* _What you will do_: Please output the records below word for word and omit the pictures.

* _Source material_:
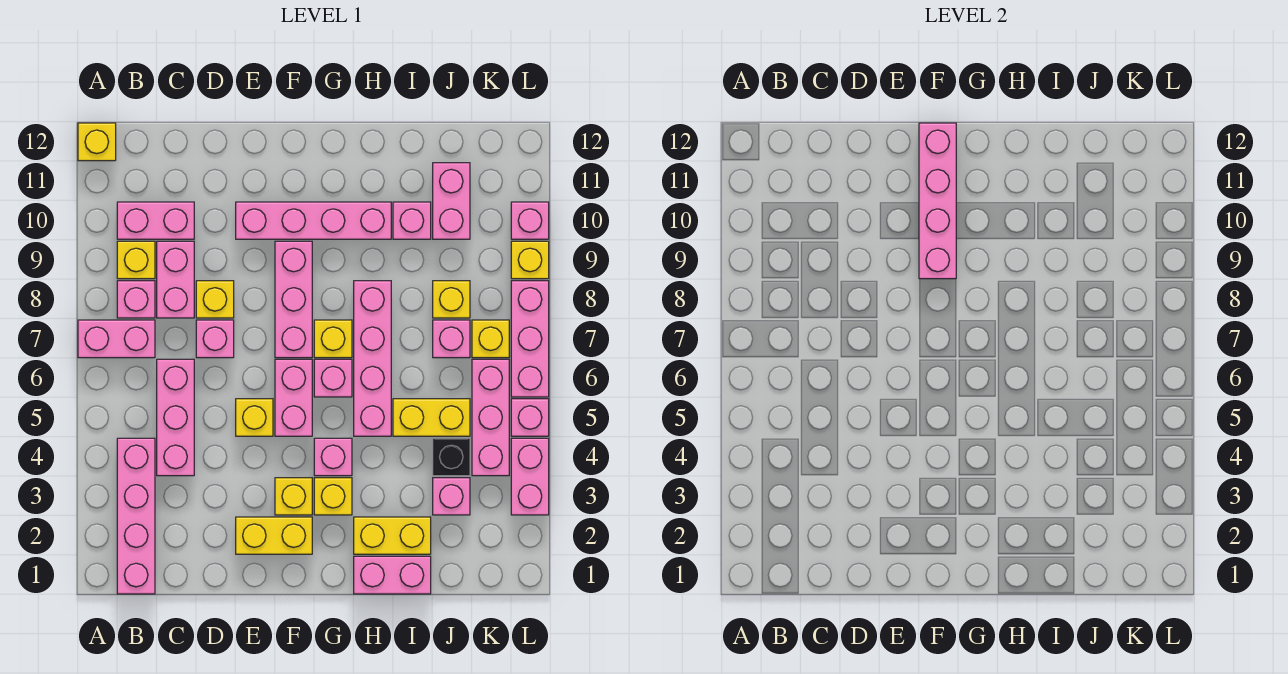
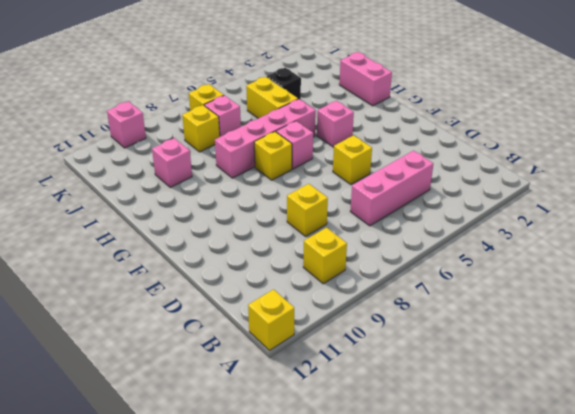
none -> pink 1x2 brick [78,320,155,358]
none -> pink 1x4 brick [117,438,155,594]
none -> pink 1x1 brick [117,281,155,318]
none -> pink 1x2 brick [117,202,194,239]

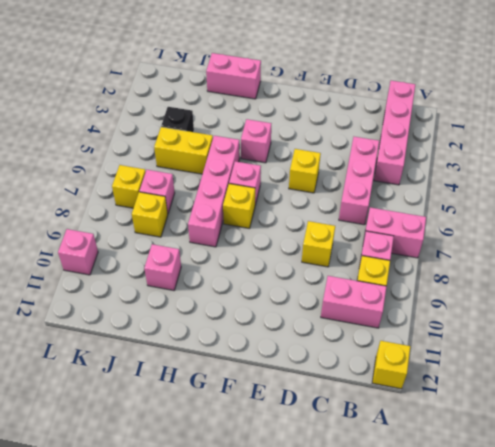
none -> pink 1x2 brick [157,241,194,318]
none -> pink 1x1 brick [196,320,234,358]
none -> yellow 1x2 brick [236,517,312,554]
none -> pink 1x4 brick [236,202,391,239]

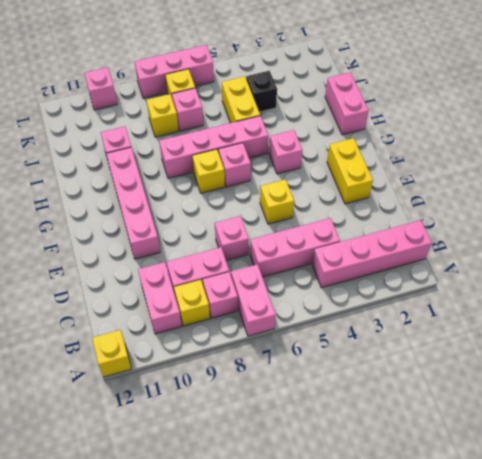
none -> yellow 1x1 brick [196,281,234,318]
none -> yellow 1x1 brick [275,478,312,515]
none -> pink 1x2 brick [275,359,312,436]
none -> pink 1x3 brick [275,241,312,358]

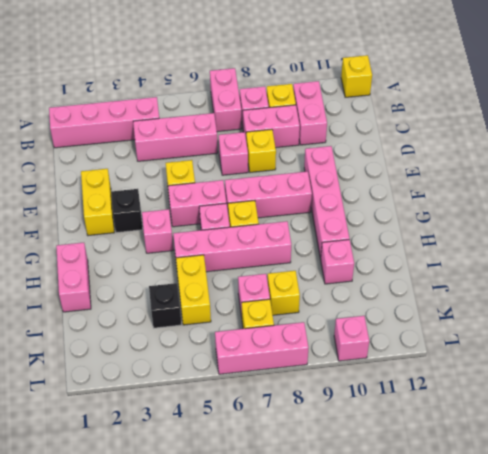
black 1x1 brick [111,189,143,233] -> yellow 1x1 brick [275,478,312,515]
none -> yellow 1x1 brick [314,478,352,515]
none -> yellow 1x2 brick [354,517,431,554]
none -> pink 1x1 brick [433,478,470,515]
none -> pink 1x2 brick [433,163,470,239]

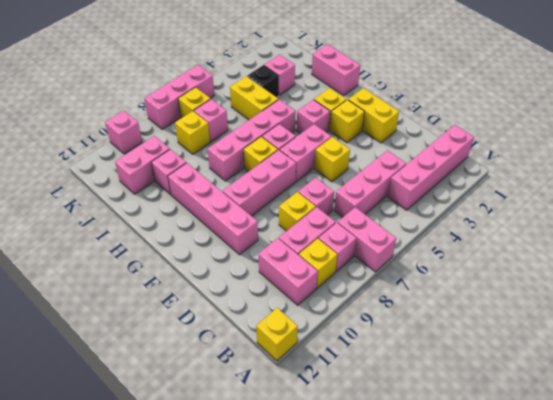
none -> yellow 1x2 brick [354,517,431,554]
none -> pink 1x3 brick [472,359,509,476]
none -> pink 1x2 brick [511,438,549,515]
none -> pink 1x1 brick [511,399,549,436]

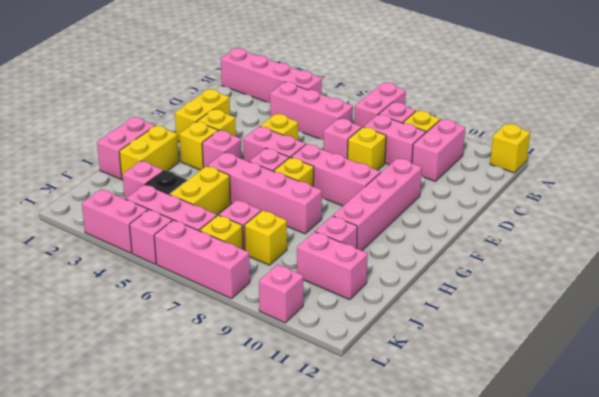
none -> yellow 1x1 brick [511,241,549,279]
none -> pink 1x4 brick [919,123,956,279]

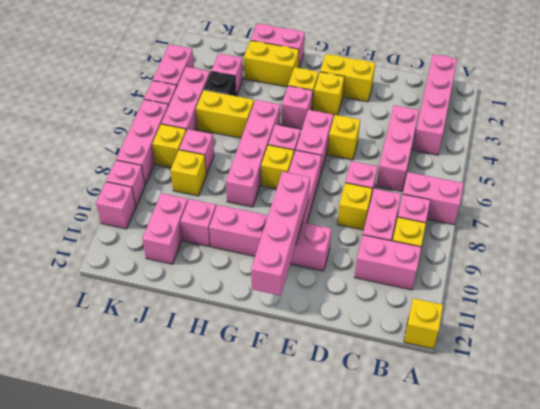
pink 1x1 brick [106,160,145,206] -> yellow 1x1 brick [511,241,549,279]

* _Solution for this task_:
none -> pink 1x2 brick [78,320,155,358]
none -> pink 1x4 brick [117,438,155,594]
none -> pink 1x1 brick [117,281,155,318]
none -> pink 1x2 brick [117,202,194,239]

none -> pink 1x2 brick [157,241,194,318]
none -> pink 1x1 brick [196,320,234,358]
none -> yellow 1x2 brick [236,517,312,554]
none -> pink 1x4 brick [236,202,391,239]

none -> yellow 1x1 brick [196,281,234,318]
none -> yellow 1x1 brick [275,478,312,515]
none -> pink 1x2 brick [275,359,312,436]
none -> pink 1x3 brick [275,241,312,358]

black 1x1 brick [111,189,143,233] -> yellow 1x1 brick [275,478,312,515]
none -> yellow 1x1 brick [314,478,352,515]
none -> yellow 1x2 brick [354,517,431,554]
none -> pink 1x1 brick [433,478,470,515]
none -> pink 1x2 brick [433,163,470,239]

none -> yellow 1x2 brick [354,517,431,554]
none -> pink 1x3 brick [472,359,509,476]
none -> pink 1x2 brick [511,438,549,515]
none -> pink 1x1 brick [511,399,549,436]

none -> yellow 1x1 brick [511,241,549,279]
none -> pink 1x4 brick [919,123,956,279]

pink 1x1 brick [106,160,145,206] -> yellow 1x1 brick [511,241,549,279]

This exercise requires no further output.